INFORMATION below:

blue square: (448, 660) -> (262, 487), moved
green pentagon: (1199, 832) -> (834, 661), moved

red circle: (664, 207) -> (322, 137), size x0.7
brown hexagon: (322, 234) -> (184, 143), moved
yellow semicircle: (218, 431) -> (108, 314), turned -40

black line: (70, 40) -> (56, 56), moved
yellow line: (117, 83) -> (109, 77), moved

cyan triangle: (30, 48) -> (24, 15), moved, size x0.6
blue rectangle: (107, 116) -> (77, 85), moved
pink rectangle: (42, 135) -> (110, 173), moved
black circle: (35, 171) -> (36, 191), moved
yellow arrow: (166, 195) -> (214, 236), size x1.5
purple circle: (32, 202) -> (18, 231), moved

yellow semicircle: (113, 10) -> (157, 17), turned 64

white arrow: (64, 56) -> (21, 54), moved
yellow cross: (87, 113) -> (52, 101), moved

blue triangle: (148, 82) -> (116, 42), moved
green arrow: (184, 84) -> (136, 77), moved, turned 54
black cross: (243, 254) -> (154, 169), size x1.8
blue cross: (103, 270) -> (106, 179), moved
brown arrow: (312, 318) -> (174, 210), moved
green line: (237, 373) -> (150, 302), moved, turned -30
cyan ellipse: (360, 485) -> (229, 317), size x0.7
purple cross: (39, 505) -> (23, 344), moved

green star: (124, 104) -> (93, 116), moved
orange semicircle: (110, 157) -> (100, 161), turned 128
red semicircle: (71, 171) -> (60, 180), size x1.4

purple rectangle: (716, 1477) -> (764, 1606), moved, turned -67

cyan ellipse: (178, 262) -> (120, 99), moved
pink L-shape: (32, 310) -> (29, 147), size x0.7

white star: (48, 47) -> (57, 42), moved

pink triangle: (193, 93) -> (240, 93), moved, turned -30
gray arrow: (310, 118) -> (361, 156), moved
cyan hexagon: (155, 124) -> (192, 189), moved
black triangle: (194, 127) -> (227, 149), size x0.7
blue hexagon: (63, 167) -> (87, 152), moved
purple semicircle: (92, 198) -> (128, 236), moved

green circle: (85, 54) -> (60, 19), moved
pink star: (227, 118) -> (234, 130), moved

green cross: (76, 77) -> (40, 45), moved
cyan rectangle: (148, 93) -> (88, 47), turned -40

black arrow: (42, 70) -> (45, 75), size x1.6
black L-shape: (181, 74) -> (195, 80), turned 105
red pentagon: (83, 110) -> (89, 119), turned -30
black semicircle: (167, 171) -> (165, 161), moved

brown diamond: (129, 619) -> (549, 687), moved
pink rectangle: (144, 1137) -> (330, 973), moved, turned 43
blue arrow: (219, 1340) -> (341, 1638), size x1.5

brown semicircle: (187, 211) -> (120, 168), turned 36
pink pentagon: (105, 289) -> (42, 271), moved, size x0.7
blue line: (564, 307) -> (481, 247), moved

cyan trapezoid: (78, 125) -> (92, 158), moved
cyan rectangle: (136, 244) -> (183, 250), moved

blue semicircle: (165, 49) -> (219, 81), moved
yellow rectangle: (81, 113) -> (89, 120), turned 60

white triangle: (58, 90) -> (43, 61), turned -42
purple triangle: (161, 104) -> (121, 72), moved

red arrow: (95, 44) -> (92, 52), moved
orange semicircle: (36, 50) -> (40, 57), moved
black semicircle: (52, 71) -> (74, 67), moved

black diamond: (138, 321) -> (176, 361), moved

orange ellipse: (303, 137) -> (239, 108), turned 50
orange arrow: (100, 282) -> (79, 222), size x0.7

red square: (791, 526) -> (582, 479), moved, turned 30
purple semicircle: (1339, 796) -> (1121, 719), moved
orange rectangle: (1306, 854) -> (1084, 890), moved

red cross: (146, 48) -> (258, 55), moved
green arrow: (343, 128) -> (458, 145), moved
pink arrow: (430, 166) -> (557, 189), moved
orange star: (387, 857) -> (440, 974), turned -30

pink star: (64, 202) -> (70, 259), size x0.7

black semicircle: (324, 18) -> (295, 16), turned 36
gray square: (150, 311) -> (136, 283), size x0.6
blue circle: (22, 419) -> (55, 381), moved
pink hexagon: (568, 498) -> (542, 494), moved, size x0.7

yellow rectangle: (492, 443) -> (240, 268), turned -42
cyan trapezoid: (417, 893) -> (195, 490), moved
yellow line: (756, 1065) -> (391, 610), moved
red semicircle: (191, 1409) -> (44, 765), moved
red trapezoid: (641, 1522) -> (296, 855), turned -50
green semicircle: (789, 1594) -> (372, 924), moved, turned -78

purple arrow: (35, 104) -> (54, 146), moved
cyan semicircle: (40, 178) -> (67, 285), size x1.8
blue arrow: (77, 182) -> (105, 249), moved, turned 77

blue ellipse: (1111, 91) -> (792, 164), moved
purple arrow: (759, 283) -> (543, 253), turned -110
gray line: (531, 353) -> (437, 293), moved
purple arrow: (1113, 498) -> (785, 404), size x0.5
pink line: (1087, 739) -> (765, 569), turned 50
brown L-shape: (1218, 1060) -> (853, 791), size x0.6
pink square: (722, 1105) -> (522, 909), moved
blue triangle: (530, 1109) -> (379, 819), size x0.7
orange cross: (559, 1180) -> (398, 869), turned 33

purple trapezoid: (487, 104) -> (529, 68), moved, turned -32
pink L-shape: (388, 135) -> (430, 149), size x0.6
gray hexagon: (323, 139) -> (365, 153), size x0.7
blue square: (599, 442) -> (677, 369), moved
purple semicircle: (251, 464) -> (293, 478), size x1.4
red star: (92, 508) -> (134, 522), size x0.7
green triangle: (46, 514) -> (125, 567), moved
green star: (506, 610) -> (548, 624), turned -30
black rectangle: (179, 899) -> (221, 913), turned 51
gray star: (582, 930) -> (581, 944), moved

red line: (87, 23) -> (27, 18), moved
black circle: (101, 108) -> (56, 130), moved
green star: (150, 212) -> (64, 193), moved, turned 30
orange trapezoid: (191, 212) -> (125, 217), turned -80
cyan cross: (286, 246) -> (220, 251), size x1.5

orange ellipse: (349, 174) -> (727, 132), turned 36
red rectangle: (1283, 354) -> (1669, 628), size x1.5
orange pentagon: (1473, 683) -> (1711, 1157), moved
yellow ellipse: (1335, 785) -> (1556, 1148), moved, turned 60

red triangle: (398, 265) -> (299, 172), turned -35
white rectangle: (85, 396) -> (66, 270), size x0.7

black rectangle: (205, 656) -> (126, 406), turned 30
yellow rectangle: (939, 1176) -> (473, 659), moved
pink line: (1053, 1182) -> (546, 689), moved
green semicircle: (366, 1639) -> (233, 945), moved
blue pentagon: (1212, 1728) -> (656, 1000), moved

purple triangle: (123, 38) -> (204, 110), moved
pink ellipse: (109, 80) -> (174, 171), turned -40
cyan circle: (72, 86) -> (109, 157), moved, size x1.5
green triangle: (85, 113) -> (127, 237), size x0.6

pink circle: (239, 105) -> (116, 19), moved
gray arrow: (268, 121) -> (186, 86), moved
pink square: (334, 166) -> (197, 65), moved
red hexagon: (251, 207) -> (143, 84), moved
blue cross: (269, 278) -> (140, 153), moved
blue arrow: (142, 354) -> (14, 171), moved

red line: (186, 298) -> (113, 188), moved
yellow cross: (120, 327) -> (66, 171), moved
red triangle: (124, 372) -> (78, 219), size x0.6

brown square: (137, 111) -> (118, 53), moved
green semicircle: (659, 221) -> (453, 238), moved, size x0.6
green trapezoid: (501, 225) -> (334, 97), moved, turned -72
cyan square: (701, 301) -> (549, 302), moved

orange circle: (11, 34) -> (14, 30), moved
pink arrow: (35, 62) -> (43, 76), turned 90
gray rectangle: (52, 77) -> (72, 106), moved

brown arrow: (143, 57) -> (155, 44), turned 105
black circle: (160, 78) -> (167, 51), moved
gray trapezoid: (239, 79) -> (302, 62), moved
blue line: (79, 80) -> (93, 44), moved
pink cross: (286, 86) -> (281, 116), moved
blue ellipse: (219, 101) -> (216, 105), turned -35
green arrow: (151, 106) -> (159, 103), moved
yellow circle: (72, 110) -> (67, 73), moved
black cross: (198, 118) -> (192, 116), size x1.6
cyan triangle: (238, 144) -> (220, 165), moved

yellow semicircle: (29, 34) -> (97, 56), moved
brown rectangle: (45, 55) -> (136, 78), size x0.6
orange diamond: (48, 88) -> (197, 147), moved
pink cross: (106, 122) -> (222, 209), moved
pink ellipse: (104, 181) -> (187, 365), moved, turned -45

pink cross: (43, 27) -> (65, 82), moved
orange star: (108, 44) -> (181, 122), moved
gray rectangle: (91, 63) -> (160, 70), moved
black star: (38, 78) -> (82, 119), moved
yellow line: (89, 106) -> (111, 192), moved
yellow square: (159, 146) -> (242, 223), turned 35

End of INFORMATION.

Out of the data above, set down the lines from the one with "blue line: (564, 307) -> (481, 247), moved" to the one with "orange ellipse: (303, 137)", both included, exactly as written and with no additions.

## EXERCISE RESPONSE
blue line: (564, 307) -> (481, 247), moved

cyan trapezoid: (78, 125) -> (92, 158), moved
cyan rectangle: (136, 244) -> (183, 250), moved

blue semicircle: (165, 49) -> (219, 81), moved
yellow rectangle: (81, 113) -> (89, 120), turned 60

white triangle: (58, 90) -> (43, 61), turned -42
purple triangle: (161, 104) -> (121, 72), moved

red arrow: (95, 44) -> (92, 52), moved
orange semicircle: (36, 50) -> (40, 57), moved
black semicircle: (52, 71) -> (74, 67), moved

black diamond: (138, 321) -> (176, 361), moved

orange ellipse: (303, 137) -> (239, 108), turned 50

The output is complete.